START Available data

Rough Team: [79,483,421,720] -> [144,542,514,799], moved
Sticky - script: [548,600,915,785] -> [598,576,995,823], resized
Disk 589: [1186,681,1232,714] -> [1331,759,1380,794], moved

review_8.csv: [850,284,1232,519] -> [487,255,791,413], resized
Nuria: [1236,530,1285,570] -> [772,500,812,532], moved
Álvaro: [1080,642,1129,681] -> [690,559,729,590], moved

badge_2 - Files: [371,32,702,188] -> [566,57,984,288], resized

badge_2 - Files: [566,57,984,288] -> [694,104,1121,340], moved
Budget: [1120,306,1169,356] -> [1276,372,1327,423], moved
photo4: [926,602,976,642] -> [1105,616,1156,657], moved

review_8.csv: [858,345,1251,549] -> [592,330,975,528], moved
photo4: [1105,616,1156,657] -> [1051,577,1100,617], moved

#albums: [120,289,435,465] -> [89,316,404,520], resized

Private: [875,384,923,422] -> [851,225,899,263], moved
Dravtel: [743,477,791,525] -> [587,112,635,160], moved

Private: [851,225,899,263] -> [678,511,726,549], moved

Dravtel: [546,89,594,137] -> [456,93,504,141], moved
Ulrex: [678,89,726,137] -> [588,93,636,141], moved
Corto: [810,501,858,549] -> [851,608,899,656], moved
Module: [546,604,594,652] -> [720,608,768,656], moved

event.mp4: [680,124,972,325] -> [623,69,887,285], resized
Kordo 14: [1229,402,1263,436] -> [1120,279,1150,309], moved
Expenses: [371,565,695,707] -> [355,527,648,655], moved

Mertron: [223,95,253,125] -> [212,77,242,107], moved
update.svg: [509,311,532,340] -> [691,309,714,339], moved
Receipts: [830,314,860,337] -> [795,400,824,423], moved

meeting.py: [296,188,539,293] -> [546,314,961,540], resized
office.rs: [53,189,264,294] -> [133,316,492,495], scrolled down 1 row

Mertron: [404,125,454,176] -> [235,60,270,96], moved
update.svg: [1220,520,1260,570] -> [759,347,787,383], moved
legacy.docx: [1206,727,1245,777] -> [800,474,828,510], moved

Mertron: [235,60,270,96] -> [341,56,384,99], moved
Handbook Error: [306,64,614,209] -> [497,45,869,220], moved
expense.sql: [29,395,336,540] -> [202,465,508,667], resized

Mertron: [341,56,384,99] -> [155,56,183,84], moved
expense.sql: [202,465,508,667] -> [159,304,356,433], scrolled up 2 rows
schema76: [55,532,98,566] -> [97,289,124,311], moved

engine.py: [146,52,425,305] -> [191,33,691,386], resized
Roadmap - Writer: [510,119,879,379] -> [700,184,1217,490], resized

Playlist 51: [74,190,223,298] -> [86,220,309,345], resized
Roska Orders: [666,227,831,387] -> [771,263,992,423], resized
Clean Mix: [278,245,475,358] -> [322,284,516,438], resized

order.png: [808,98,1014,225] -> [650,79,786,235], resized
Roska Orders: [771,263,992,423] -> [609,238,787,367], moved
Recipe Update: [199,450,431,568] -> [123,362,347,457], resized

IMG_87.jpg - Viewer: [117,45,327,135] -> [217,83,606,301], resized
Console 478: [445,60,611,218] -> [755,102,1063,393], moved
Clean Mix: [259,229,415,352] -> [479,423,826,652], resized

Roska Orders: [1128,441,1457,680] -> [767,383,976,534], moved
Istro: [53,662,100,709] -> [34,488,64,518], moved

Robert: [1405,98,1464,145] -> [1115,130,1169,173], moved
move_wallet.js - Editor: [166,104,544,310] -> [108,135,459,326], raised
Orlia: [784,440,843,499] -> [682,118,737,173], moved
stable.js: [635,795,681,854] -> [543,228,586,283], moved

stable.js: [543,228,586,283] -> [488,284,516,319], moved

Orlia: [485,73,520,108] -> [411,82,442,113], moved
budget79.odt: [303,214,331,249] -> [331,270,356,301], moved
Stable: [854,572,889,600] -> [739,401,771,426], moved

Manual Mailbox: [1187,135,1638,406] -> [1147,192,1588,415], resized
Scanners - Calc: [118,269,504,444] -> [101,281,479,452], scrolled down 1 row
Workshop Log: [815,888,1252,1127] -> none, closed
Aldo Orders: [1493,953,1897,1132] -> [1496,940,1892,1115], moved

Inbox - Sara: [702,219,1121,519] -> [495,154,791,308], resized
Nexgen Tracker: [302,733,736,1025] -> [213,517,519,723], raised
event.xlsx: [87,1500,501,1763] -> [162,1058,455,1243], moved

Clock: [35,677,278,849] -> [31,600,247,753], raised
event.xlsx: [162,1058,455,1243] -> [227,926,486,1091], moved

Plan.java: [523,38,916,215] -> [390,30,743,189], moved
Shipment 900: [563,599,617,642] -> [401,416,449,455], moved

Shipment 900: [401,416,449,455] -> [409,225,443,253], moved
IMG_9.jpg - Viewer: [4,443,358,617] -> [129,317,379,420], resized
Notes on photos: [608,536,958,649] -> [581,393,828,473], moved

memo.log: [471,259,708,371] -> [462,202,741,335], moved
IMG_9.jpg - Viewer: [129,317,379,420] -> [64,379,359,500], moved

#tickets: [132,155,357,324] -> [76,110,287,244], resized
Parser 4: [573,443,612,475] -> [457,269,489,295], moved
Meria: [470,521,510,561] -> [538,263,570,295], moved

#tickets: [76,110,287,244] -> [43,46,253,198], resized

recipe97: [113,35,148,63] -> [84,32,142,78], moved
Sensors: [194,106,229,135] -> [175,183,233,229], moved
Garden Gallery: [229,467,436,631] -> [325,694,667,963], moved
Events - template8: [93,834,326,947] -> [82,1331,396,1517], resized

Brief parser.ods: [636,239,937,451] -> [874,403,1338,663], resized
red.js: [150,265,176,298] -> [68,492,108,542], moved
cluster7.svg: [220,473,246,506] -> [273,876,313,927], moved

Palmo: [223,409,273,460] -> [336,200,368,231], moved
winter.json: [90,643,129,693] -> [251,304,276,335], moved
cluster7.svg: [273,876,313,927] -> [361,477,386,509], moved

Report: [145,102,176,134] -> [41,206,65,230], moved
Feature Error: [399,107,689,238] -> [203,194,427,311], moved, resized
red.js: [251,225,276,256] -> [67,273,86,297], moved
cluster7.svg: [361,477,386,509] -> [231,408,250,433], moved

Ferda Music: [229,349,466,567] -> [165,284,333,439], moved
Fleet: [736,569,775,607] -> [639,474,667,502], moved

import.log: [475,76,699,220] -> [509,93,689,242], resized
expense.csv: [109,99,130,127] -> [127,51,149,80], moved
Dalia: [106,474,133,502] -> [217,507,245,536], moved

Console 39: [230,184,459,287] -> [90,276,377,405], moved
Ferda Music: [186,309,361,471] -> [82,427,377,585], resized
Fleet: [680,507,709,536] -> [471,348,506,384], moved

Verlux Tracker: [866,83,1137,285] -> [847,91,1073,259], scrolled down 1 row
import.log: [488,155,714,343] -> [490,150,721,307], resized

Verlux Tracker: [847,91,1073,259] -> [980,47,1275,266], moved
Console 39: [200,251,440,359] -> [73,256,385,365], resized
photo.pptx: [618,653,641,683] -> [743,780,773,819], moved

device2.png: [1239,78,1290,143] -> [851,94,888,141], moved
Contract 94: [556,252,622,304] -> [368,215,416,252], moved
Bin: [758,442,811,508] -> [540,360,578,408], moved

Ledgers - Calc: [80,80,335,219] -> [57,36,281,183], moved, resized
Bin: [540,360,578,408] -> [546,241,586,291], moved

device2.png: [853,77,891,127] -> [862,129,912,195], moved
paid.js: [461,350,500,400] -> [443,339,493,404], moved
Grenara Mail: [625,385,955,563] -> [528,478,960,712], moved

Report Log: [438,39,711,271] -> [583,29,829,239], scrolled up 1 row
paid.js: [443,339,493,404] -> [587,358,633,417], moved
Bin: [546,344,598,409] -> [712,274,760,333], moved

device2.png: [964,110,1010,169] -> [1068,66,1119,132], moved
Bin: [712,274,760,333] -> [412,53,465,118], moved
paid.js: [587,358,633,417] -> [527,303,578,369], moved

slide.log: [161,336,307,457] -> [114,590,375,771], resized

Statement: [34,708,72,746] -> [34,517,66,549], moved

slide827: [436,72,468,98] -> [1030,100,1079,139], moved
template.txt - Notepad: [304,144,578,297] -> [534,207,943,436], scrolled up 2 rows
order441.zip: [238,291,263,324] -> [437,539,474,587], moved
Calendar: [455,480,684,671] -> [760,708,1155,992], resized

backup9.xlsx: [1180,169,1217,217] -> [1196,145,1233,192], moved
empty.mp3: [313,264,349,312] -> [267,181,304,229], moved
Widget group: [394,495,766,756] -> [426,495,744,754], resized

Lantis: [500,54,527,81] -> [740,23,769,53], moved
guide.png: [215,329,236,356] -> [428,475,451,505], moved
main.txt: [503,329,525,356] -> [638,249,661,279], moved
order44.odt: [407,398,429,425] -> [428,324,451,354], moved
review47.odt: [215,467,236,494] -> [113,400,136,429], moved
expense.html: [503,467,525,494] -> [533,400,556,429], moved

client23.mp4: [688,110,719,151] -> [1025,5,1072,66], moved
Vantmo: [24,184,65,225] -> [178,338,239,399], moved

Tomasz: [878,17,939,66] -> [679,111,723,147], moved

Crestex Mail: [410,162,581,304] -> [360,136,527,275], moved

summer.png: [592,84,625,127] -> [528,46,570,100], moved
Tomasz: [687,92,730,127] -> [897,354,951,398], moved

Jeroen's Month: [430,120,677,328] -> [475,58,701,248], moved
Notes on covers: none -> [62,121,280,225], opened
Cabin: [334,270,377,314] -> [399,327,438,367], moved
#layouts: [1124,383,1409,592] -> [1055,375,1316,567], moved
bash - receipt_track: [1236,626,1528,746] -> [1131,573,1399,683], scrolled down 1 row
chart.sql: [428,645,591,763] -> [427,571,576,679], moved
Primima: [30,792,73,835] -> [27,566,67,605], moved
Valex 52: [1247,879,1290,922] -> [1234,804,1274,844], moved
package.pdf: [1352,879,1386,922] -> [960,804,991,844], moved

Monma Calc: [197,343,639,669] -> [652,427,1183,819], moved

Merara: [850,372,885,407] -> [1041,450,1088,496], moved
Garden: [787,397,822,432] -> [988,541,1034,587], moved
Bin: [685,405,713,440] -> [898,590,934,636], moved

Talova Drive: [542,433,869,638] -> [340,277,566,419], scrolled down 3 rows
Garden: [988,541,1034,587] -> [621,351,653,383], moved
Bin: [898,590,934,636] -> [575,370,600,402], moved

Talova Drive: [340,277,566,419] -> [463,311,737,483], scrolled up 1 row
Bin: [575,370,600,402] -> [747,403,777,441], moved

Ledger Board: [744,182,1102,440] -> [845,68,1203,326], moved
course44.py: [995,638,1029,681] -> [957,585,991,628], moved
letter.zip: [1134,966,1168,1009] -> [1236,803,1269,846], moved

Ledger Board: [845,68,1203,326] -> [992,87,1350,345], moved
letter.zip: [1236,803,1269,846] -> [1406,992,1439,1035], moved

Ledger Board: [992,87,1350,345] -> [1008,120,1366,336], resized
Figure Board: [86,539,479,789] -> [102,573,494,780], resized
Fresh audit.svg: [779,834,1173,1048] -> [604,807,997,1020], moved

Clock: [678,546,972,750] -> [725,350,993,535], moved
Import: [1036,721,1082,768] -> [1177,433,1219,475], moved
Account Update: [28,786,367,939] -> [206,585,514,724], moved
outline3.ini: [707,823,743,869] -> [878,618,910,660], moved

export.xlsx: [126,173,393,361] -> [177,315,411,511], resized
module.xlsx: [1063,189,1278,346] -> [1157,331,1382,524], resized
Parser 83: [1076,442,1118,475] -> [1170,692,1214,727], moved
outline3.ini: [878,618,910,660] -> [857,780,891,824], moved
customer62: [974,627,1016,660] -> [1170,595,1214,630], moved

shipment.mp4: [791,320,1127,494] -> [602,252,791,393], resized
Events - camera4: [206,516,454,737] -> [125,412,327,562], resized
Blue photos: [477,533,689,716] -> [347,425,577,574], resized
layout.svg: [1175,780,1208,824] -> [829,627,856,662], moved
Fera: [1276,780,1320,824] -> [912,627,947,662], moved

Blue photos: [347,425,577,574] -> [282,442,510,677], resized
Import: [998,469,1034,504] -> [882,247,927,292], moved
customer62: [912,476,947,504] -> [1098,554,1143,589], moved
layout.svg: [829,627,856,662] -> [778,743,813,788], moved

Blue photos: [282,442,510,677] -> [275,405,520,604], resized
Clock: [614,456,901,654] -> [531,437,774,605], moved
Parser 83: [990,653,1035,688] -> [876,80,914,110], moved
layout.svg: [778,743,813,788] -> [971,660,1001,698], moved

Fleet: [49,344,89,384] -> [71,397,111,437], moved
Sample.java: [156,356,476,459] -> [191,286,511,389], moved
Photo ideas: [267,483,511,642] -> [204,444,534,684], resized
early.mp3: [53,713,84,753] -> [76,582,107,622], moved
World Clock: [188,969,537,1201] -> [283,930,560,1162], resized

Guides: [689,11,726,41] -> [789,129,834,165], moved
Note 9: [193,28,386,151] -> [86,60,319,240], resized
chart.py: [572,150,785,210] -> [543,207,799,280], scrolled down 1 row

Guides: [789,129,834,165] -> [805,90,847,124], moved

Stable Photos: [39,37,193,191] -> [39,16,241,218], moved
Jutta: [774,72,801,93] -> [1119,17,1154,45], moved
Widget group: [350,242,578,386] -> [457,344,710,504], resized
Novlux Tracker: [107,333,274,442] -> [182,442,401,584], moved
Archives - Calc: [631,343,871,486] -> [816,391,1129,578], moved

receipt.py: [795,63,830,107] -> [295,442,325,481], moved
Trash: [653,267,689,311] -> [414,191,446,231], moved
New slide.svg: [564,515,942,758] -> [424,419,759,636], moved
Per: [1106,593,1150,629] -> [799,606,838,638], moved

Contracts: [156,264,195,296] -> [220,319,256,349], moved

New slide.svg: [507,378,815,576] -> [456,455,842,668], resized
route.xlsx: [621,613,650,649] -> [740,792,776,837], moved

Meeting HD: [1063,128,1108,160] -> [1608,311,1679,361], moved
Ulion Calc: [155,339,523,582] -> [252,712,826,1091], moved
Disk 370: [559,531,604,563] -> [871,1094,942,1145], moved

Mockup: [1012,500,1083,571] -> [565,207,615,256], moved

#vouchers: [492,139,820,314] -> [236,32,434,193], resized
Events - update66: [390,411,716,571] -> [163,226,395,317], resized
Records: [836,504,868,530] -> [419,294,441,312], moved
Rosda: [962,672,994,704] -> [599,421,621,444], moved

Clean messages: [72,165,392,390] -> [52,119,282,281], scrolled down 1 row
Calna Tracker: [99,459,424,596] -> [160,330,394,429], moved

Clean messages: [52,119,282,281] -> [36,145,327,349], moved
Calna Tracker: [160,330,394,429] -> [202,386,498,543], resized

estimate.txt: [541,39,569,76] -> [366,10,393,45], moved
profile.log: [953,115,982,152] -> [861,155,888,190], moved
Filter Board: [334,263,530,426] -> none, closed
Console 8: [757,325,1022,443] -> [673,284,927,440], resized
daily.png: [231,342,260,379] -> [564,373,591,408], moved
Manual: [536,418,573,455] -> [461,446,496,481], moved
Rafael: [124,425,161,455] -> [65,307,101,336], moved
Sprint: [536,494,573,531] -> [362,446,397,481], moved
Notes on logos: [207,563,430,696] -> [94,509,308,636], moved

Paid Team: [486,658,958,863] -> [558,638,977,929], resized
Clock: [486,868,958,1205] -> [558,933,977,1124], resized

END Available data

## Problem
Quote the listing above, but only from the line that shows "Shipment 900: [401,416,449,455]" through the line that shows "IMG_9.jpg - Viewer: [129,317,379,420]".

## Task solution
Shipment 900: [401,416,449,455] -> [409,225,443,253], moved
IMG_9.jpg - Viewer: [4,443,358,617] -> [129,317,379,420], resized
Notes on photos: [608,536,958,649] -> [581,393,828,473], moved

memo.log: [471,259,708,371] -> [462,202,741,335], moved
IMG_9.jpg - Viewer: [129,317,379,420] -> [64,379,359,500], moved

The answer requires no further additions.